-- Given data follows --

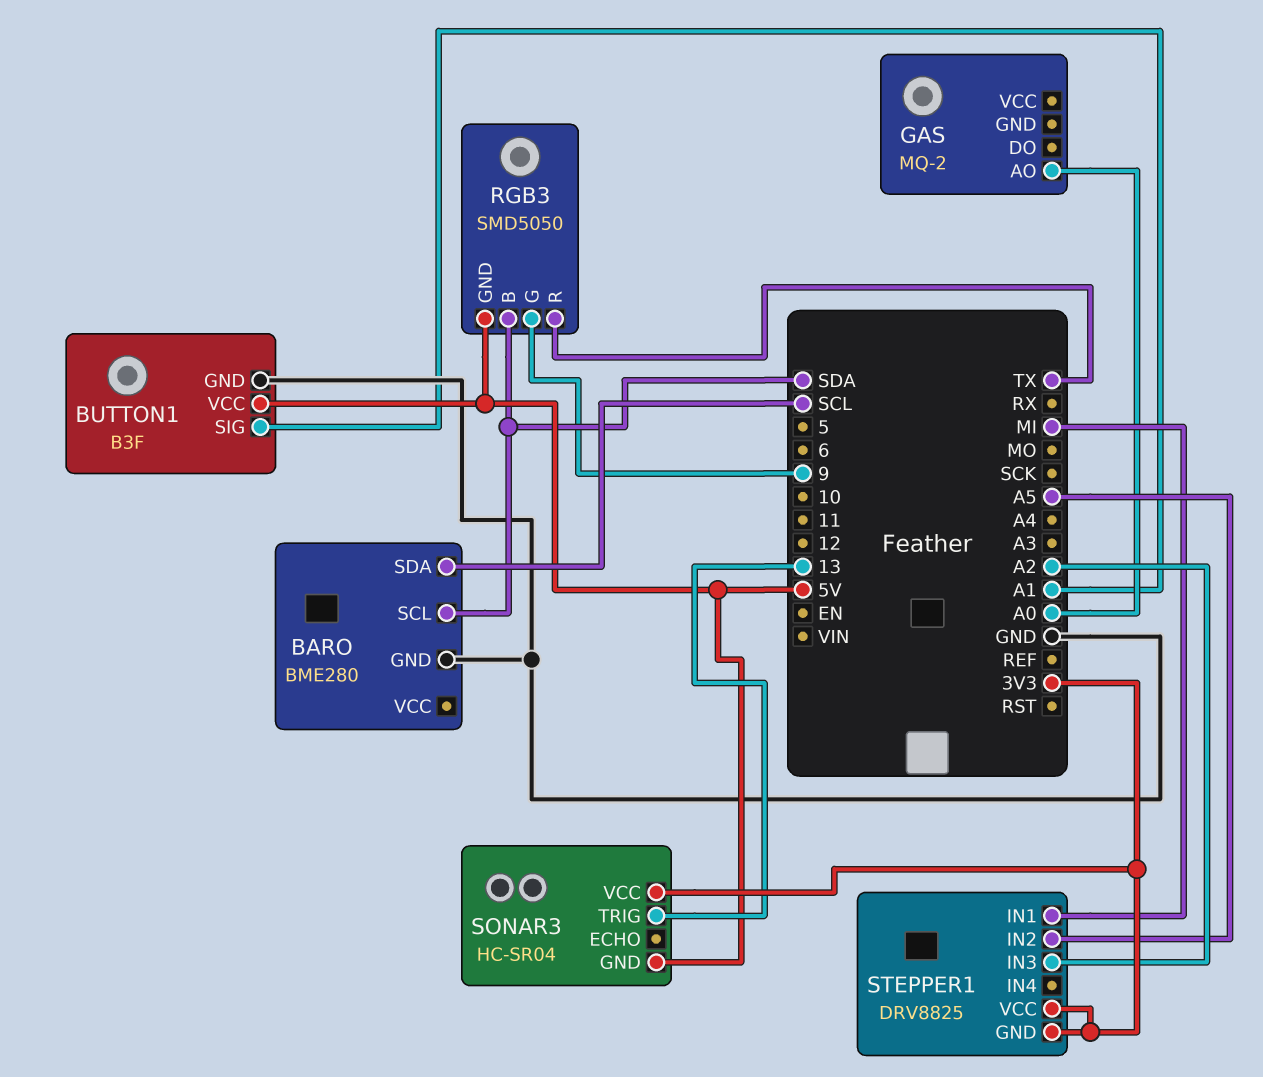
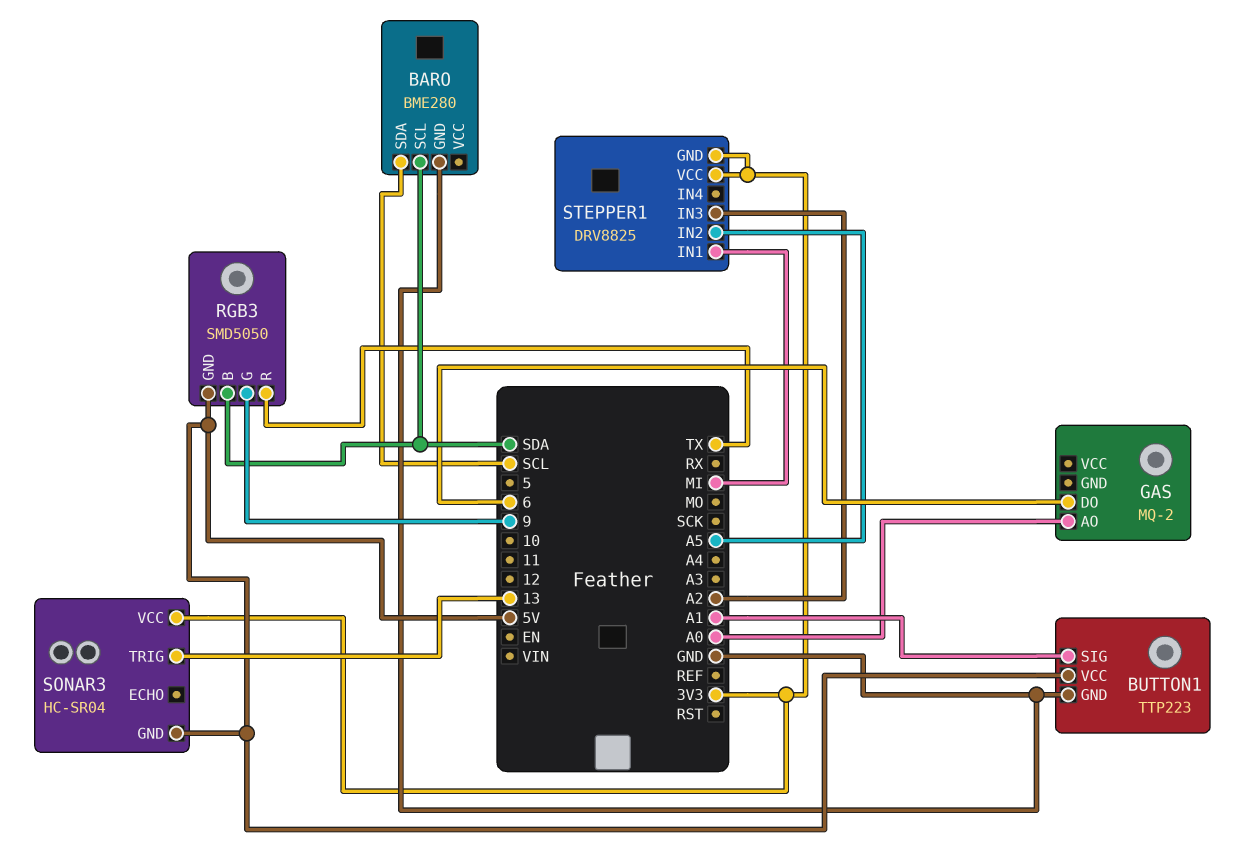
BUTTON1: B3F -> TTP223
GAS pin DO: none -> 6

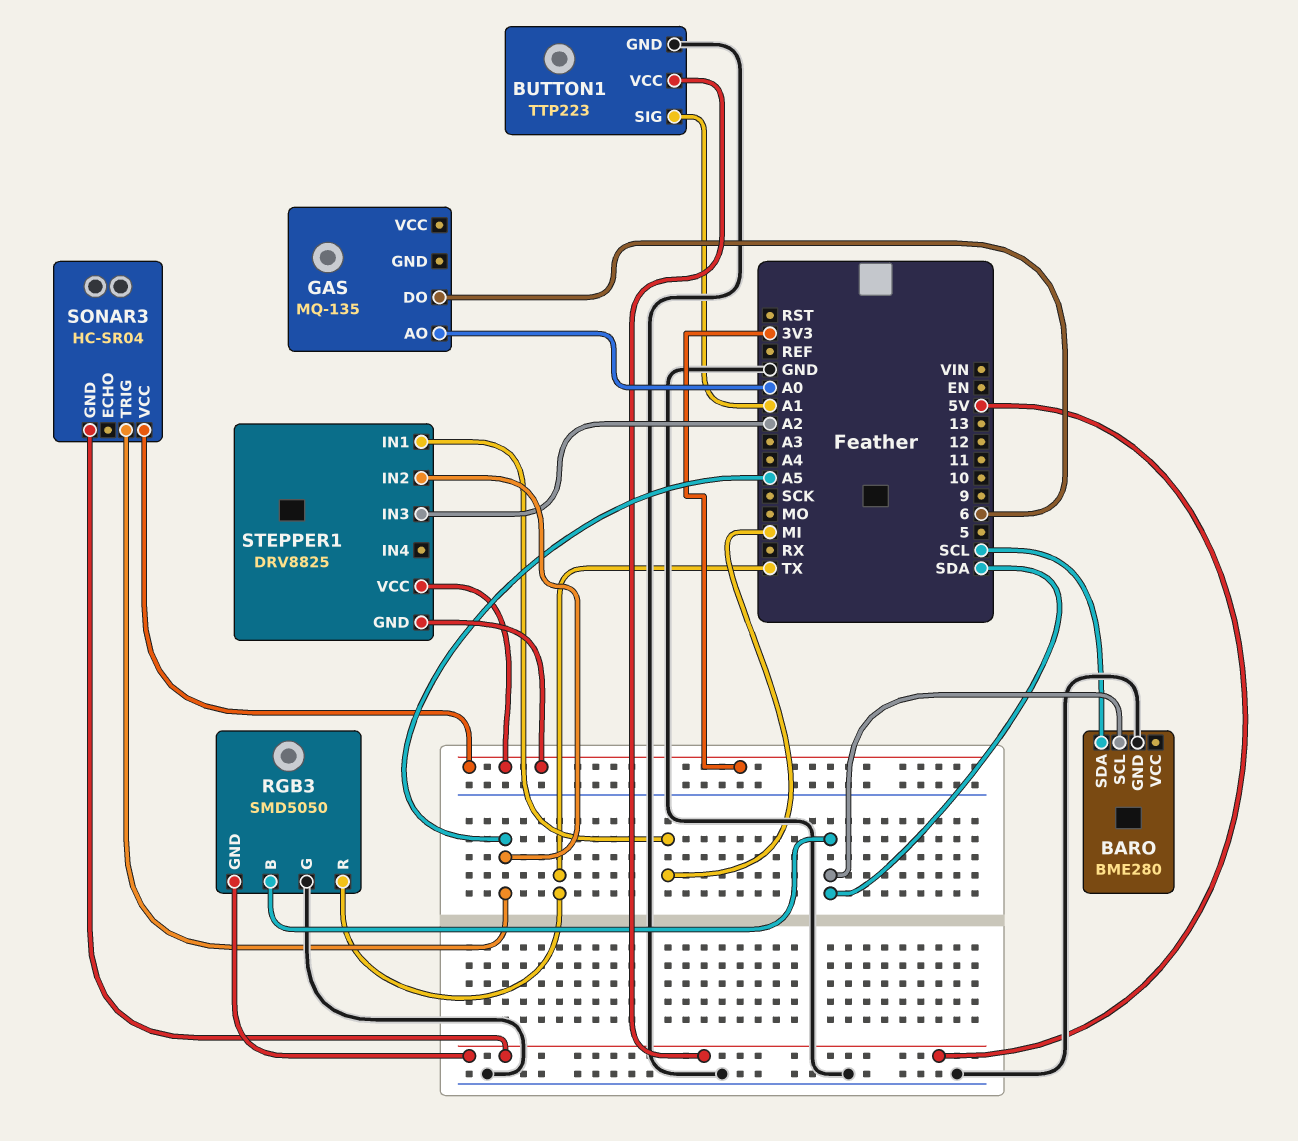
GAS: MQ-2 -> MQ-135
RGB3 pin G: 9 -> GND
SONAR3 pin TRIG: 13 -> A5

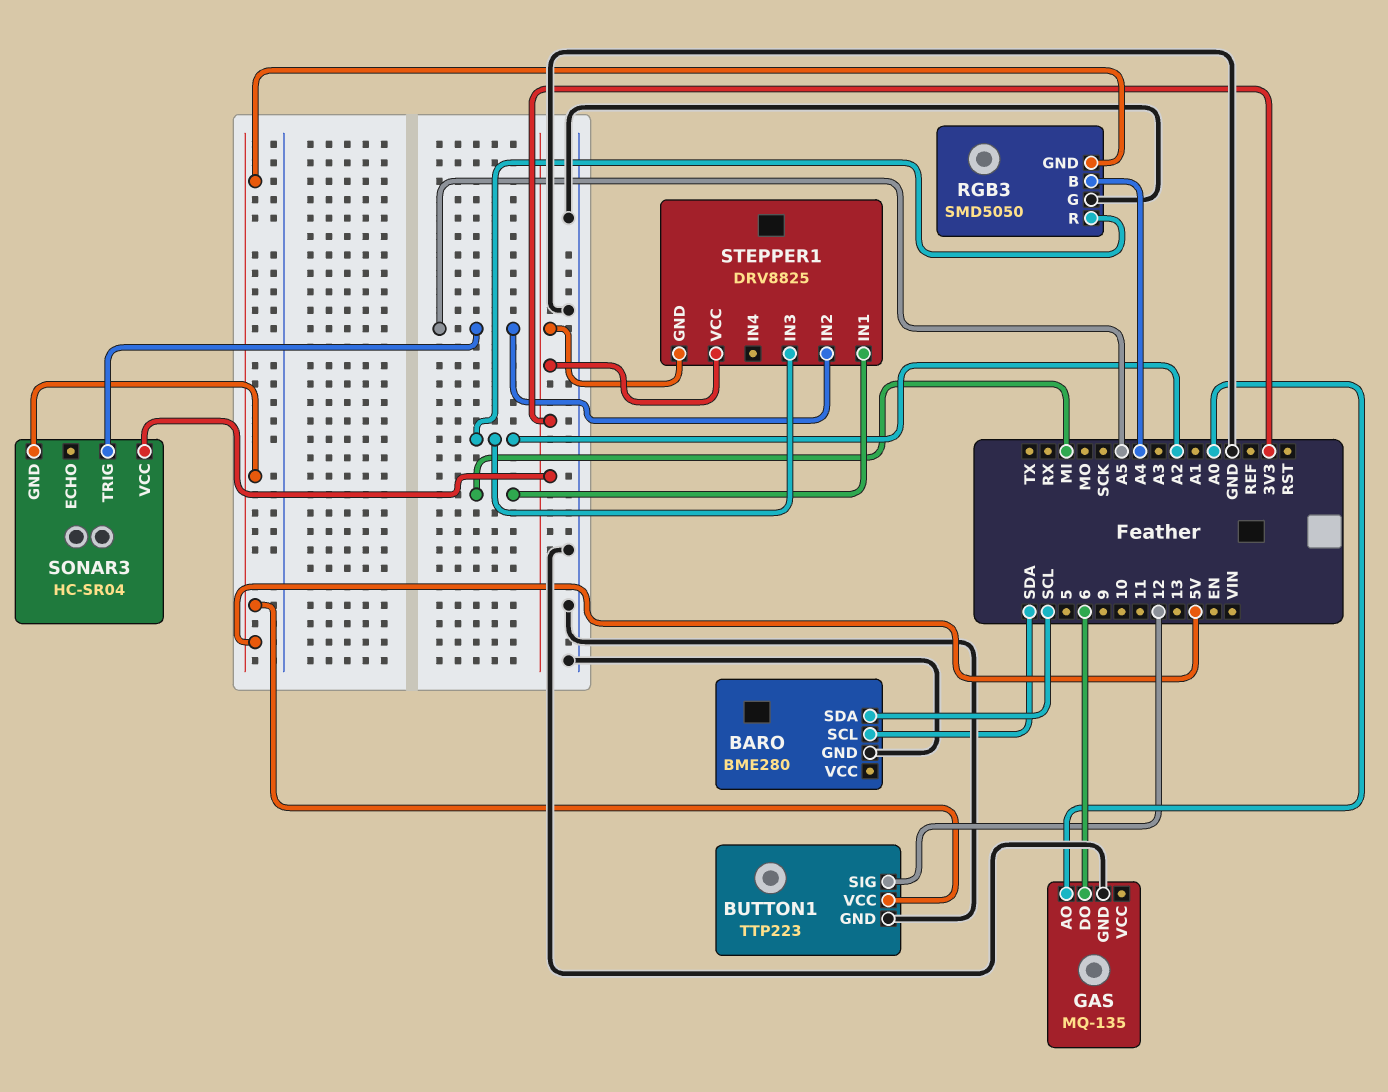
BUTTON1 pin SIG: A1 -> 12
GAS pin GND: none -> GND
RGB3 pin B: SDA -> A4
RGB3 pin R: TX -> A2

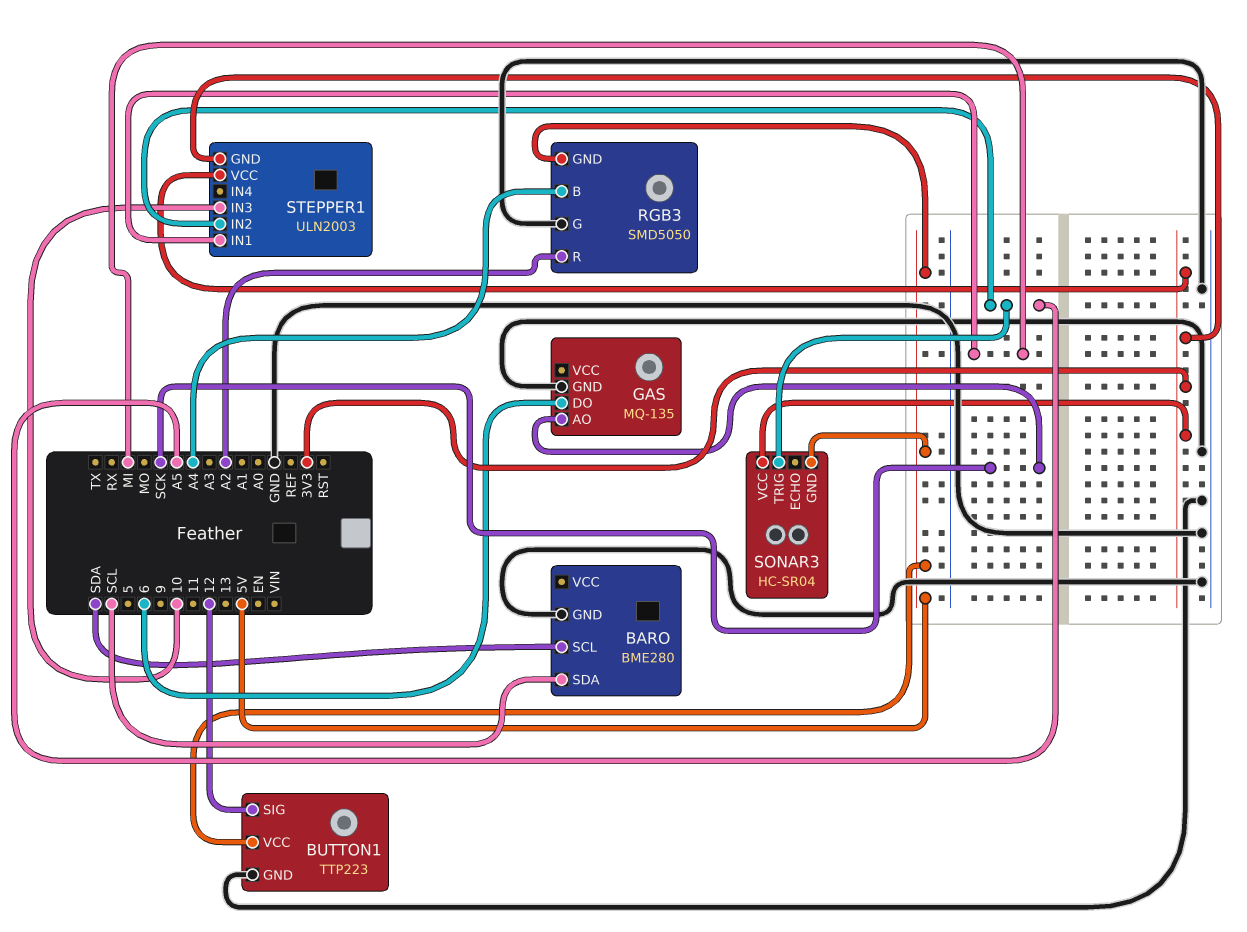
GAS pin AO: A0 -> SCK
STEPPER1: DRV8825 -> ULN2003
STEPPER1 pin IN3: A2 -> 10

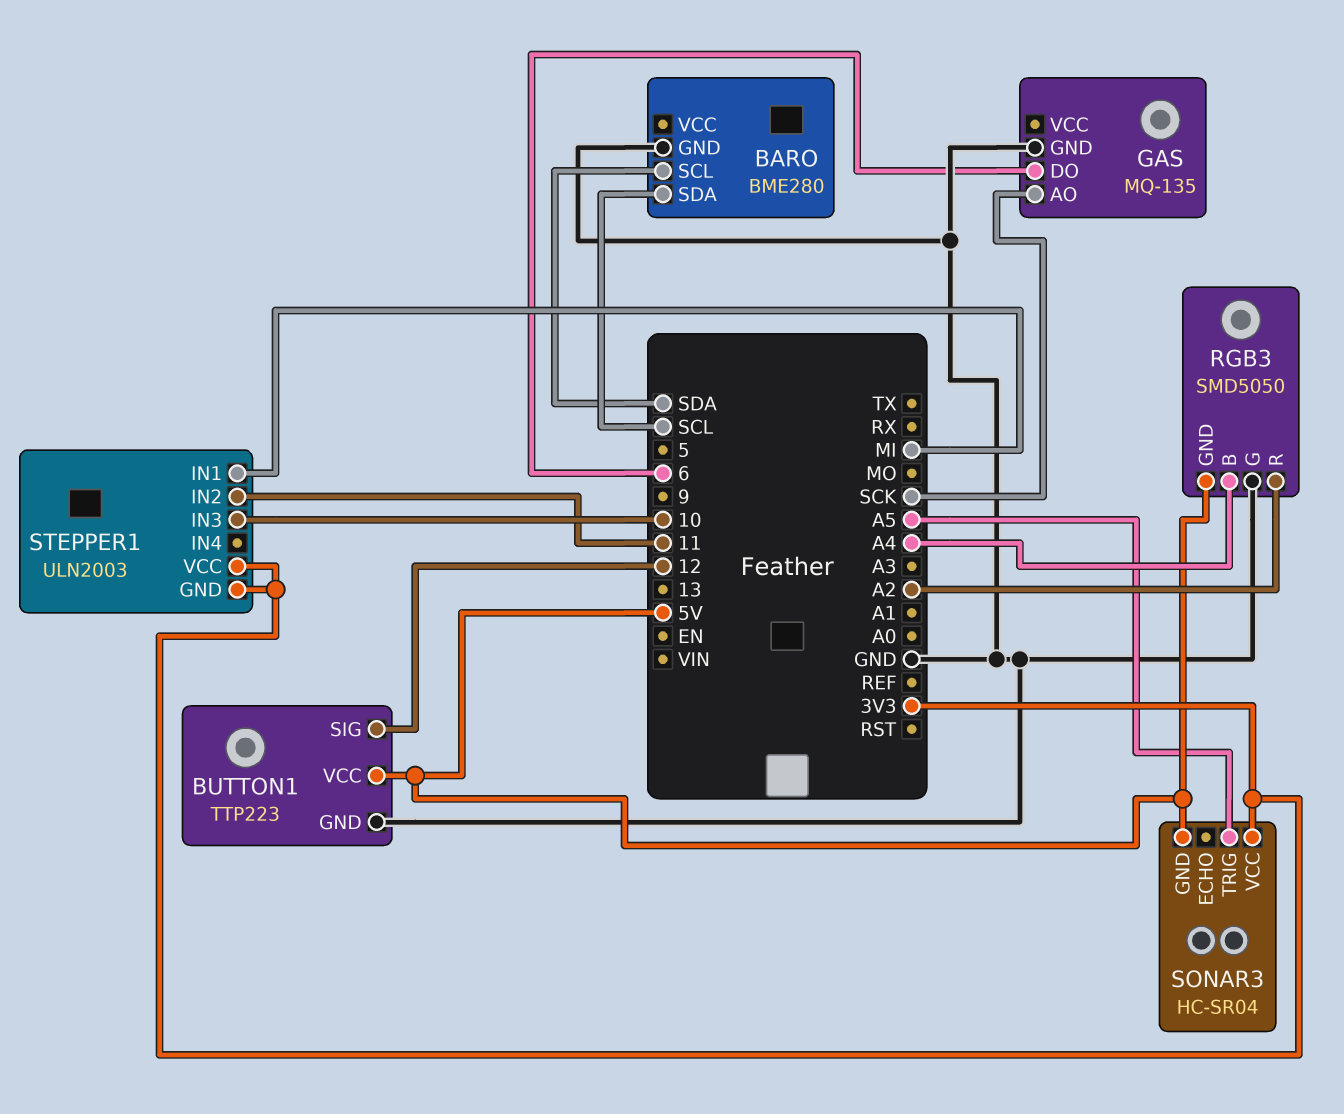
STEPPER1 pin IN2: A5 -> 11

-- Given data concluded --

» **Aim of the task**
Repeat, exactly and with no pictures, each line from the line that holds "SONAR3 pin TRIG: 13 -> A5" through the last line of the records above.

» **Result of this task**
SONAR3 pin TRIG: 13 -> A5

BUTTON1 pin SIG: A1 -> 12
GAS pin GND: none -> GND
RGB3 pin B: SDA -> A4
RGB3 pin R: TX -> A2

GAS pin AO: A0 -> SCK
STEPPER1: DRV8825 -> ULN2003
STEPPER1 pin IN3: A2 -> 10

STEPPER1 pin IN2: A5 -> 11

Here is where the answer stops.